**Work task:** What you return must be exactly the lines from the one containing "RADIO2 pin VCC: none -> VIN" through the close of the listing, both included.

Material for this exercise Start Marker

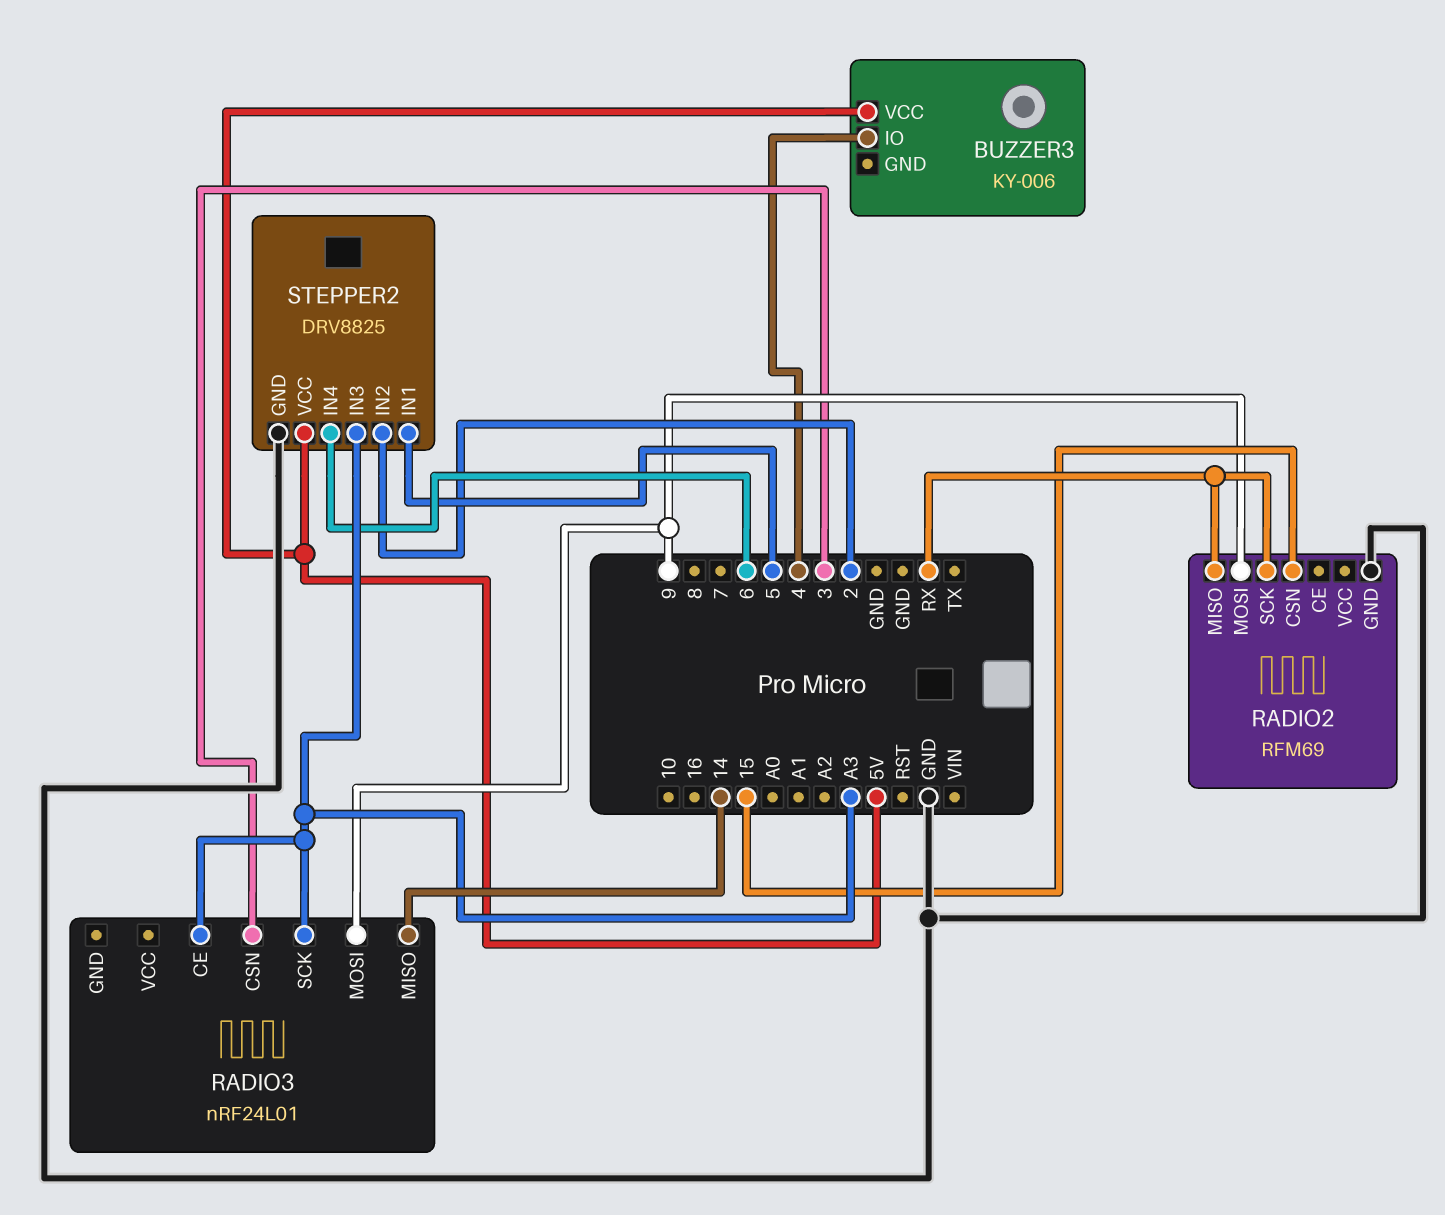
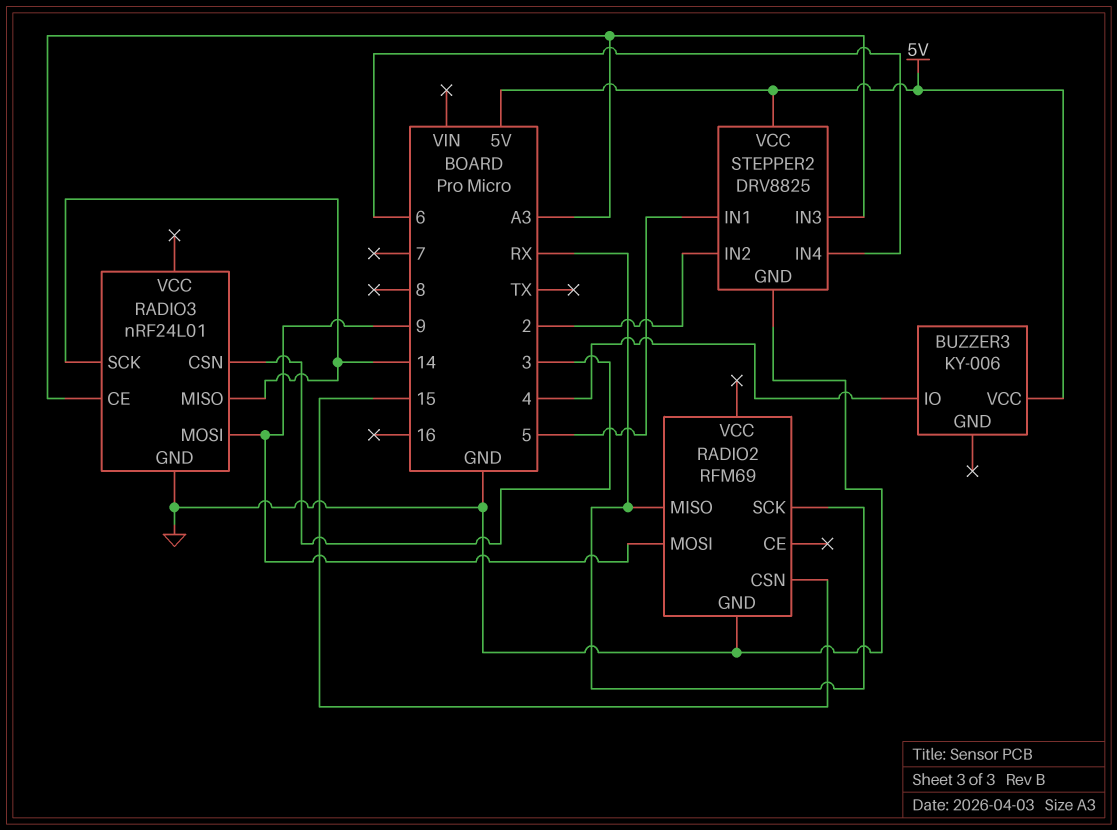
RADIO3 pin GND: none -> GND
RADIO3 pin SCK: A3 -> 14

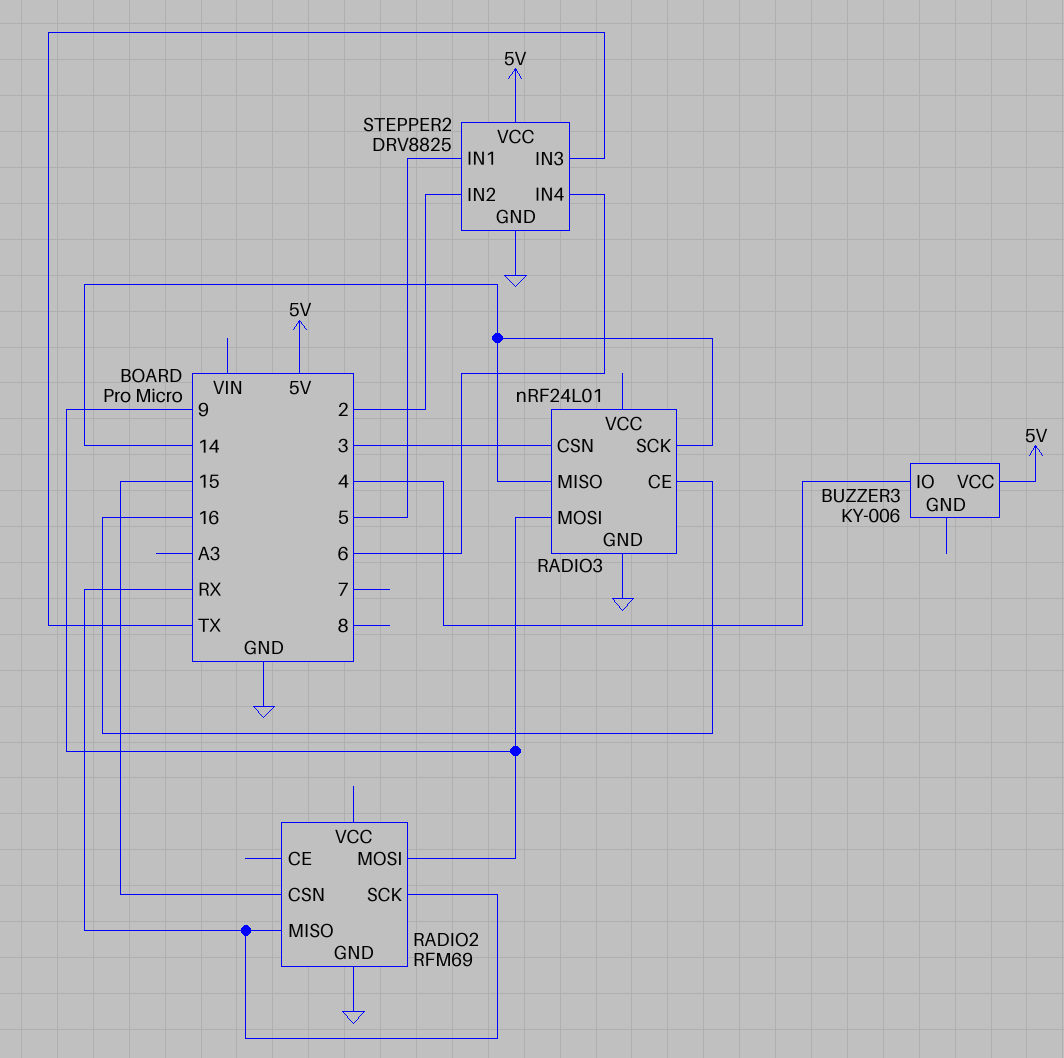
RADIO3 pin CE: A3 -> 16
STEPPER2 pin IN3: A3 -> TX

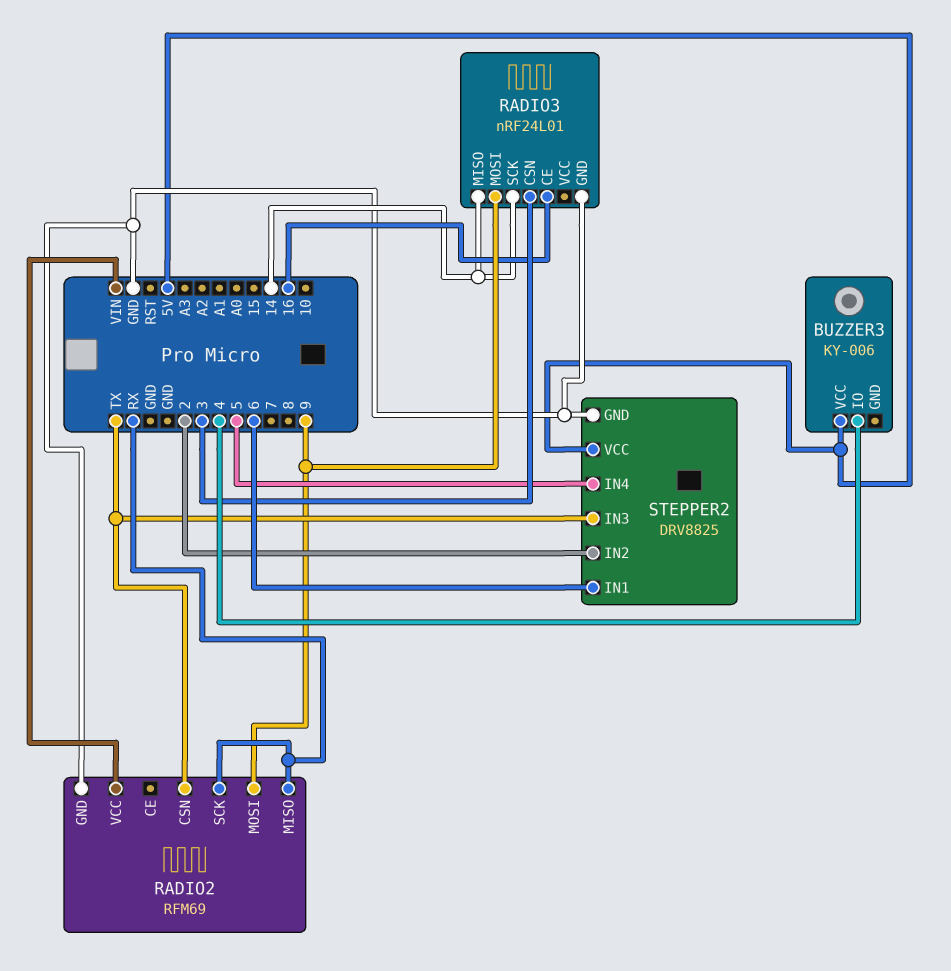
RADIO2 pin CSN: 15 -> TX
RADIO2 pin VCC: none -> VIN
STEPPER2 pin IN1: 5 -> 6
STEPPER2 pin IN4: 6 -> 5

Material for this exercise End Marker

**Task result:**
RADIO2 pin VCC: none -> VIN
STEPPER2 pin IN1: 5 -> 6
STEPPER2 pin IN4: 6 -> 5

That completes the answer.